Once you find the line with "(pink) (1st from left)" in the data that follows, repeat it and every line after it exactly, through the line with "green donut (375".

[[ Task data, beginning ]]

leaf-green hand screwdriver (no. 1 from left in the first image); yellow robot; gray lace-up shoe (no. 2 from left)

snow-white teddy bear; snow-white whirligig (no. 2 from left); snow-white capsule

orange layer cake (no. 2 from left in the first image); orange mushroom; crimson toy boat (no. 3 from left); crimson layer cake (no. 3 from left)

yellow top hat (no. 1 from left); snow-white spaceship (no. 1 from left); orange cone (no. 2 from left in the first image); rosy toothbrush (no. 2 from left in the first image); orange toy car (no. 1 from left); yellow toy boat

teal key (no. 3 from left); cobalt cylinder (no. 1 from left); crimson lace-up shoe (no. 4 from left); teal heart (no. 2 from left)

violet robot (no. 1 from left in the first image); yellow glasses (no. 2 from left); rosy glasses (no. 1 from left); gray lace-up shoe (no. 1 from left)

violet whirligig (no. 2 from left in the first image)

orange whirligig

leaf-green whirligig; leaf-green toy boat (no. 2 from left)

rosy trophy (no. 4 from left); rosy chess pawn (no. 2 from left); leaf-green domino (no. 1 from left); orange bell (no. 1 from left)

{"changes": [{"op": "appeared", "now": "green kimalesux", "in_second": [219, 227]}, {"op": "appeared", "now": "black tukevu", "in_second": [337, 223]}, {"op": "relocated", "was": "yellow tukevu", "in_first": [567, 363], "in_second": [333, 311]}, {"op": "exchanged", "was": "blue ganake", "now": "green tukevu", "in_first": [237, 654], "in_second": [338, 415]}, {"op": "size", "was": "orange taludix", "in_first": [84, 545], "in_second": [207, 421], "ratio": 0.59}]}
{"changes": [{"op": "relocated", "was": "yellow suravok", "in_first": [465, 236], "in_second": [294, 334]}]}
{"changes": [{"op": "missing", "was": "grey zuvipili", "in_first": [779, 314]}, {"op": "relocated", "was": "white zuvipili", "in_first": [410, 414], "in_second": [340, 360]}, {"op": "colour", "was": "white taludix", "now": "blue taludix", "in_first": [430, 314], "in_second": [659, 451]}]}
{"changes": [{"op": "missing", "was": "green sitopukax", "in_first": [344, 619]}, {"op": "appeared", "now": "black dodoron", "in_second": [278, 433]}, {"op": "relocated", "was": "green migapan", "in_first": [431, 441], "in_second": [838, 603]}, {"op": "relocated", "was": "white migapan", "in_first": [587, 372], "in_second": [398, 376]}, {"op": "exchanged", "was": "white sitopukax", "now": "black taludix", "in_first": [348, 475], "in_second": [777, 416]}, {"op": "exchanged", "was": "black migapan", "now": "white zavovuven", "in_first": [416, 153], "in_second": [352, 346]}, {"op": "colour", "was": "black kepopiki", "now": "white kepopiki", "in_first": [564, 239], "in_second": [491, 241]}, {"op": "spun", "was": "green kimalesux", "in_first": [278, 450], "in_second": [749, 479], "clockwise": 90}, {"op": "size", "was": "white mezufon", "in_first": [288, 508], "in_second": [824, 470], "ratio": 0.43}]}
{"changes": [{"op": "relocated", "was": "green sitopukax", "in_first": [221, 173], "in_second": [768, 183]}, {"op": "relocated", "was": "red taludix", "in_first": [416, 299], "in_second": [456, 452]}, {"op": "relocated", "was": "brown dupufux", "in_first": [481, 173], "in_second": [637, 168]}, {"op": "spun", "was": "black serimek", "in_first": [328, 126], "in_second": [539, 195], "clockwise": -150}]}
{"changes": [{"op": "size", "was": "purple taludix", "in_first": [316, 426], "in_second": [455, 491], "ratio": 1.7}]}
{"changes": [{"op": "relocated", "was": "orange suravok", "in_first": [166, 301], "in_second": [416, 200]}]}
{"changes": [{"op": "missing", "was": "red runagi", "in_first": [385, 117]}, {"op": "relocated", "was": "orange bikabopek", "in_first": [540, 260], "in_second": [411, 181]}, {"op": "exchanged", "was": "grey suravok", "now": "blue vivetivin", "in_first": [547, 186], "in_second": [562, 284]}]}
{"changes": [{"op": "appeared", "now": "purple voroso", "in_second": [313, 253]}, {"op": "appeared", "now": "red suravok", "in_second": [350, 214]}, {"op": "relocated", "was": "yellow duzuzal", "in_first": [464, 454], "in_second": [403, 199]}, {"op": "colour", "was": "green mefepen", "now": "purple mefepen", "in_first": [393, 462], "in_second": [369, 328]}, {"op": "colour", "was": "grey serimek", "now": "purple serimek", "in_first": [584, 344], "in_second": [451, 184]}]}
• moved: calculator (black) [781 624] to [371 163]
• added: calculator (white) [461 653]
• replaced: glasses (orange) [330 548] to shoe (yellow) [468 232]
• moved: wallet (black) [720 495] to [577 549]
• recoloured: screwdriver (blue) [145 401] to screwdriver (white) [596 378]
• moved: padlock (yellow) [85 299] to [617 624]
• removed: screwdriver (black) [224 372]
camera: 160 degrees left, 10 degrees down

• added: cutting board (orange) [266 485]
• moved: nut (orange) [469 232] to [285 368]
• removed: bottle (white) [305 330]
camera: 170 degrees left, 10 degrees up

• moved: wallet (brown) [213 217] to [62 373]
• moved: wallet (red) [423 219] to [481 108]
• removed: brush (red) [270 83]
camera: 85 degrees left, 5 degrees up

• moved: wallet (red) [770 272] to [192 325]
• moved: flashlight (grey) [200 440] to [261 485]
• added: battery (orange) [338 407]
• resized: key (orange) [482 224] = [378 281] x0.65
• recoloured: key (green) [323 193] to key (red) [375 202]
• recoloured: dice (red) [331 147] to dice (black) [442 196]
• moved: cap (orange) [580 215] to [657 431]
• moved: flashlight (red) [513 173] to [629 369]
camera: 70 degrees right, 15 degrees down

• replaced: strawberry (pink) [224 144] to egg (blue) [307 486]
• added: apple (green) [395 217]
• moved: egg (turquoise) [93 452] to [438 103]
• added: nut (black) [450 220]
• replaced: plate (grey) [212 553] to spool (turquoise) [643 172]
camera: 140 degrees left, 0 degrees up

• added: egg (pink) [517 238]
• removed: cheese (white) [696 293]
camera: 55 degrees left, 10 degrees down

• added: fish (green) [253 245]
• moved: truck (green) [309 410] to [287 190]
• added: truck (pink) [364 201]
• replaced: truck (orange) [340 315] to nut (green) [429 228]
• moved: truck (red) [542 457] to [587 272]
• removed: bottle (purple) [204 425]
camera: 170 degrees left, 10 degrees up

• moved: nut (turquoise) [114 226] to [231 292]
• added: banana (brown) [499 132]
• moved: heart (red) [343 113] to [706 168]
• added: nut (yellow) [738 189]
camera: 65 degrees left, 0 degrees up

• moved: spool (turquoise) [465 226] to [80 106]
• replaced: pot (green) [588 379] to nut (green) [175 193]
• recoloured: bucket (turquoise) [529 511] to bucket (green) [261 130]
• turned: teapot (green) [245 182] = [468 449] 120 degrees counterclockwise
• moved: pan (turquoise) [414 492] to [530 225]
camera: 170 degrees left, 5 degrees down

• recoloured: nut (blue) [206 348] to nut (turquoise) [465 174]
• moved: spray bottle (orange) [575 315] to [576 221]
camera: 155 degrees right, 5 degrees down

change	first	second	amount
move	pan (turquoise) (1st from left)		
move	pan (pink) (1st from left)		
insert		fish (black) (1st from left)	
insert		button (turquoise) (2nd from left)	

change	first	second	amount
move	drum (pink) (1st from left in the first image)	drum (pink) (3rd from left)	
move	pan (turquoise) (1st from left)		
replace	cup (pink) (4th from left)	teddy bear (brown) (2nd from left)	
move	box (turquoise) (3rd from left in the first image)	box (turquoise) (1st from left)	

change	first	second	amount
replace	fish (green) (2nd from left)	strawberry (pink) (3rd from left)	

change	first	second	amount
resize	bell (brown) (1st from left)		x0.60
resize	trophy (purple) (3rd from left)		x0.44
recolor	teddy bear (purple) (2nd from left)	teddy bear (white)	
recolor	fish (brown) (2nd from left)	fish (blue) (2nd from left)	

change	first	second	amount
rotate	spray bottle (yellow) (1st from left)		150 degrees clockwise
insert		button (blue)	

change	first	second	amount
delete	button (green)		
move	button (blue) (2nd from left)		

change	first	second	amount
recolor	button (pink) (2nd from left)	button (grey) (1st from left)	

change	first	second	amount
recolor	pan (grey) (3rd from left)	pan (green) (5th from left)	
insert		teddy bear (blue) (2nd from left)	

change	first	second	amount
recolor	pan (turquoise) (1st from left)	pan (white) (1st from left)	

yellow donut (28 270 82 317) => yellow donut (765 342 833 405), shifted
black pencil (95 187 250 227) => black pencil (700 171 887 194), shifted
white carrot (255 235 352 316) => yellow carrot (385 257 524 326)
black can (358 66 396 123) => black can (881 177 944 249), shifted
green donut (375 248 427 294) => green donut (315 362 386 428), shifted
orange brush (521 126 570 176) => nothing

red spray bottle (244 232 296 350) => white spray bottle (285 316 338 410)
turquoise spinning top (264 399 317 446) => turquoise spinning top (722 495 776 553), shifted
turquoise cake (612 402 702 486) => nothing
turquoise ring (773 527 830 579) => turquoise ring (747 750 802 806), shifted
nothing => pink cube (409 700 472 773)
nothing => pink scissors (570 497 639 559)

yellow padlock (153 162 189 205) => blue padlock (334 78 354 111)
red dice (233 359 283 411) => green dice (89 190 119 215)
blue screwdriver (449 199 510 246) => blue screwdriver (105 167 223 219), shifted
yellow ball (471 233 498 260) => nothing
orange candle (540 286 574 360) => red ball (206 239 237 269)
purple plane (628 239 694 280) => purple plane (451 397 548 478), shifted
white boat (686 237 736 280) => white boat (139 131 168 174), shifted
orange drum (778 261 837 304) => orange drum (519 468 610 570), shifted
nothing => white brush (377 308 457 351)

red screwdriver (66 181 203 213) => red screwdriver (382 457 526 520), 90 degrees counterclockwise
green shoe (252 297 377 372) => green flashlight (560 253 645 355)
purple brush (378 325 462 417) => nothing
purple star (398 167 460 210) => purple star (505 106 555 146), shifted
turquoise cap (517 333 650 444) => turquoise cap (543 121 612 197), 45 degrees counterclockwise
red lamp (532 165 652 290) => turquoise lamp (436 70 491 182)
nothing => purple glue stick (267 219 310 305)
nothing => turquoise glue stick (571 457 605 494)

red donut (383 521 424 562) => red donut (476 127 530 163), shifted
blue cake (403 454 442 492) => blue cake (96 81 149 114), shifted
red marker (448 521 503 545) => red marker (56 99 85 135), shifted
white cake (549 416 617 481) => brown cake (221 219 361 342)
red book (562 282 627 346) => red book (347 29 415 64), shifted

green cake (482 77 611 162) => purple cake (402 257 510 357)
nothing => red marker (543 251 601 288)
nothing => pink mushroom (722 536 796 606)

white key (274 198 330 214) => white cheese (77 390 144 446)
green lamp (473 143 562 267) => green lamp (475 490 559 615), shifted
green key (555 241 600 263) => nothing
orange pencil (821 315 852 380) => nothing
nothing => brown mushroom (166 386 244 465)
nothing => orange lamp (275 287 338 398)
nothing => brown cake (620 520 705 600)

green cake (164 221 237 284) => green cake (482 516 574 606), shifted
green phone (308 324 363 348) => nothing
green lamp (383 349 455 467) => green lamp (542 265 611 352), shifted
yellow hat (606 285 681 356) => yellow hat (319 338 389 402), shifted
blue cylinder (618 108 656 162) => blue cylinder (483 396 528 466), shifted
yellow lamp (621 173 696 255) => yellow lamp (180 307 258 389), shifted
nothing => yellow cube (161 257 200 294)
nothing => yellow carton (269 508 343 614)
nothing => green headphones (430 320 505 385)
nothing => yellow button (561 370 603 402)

[[ Task data, end ]]

Worked solution
move	pan (pink) (1st from left)		
insert		fish (black) (1st from left)	
insert		button (turquoise) (2nd from left)	

change	first	second	amount
move	drum (pink) (1st from left in the first image)	drum (pink) (3rd from left)	
move	pan (turquoise) (1st from left)		
replace	cup (pink) (4th from left)	teddy bear (brown) (2nd from left)	
move	box (turquoise) (3rd from left in the first image)	box (turquoise) (1st from left)	

change	first	second	amount
replace	fish (green) (2nd from left)	strawberry (pink) (3rd from left)	

change	first	second	amount
resize	bell (brown) (1st from left)		x0.60
resize	trophy (purple) (3rd from left)		x0.44
recolor	teddy bear (purple) (2nd from left)	teddy bear (white)	
recolor	fish (brown) (2nd from left)	fish (blue) (2nd from left)	

change	first	second	amount
rotate	spray bottle (yellow) (1st from left)		150 degrees clockwise
insert		button (blue)	

change	first	second	amount
delete	button (green)		
move	button (blue) (2nd from left)		

change	first	second	amount
recolor	button (pink) (2nd from left)	button (grey) (1st from left)	

change	first	second	amount
recolor	pan (grey) (3rd from left)	pan (green) (5th from left)	
insert		teddy bear (blue) (2nd from left)	

change	first	second	amount
recolor	pan (turquoise) (1st from left)	pan (white) (1st from left)	

yellow donut (28 270 82 317) => yellow donut (765 342 833 405), shifted
black pencil (95 187 250 227) => black pencil (700 171 887 194), shifted
white carrot (255 235 352 316) => yellow carrot (385 257 524 326)
black can (358 66 396 123) => black can (881 177 944 249), shifted
green donut (375 248 427 294) => green donut (315 362 386 428), shifted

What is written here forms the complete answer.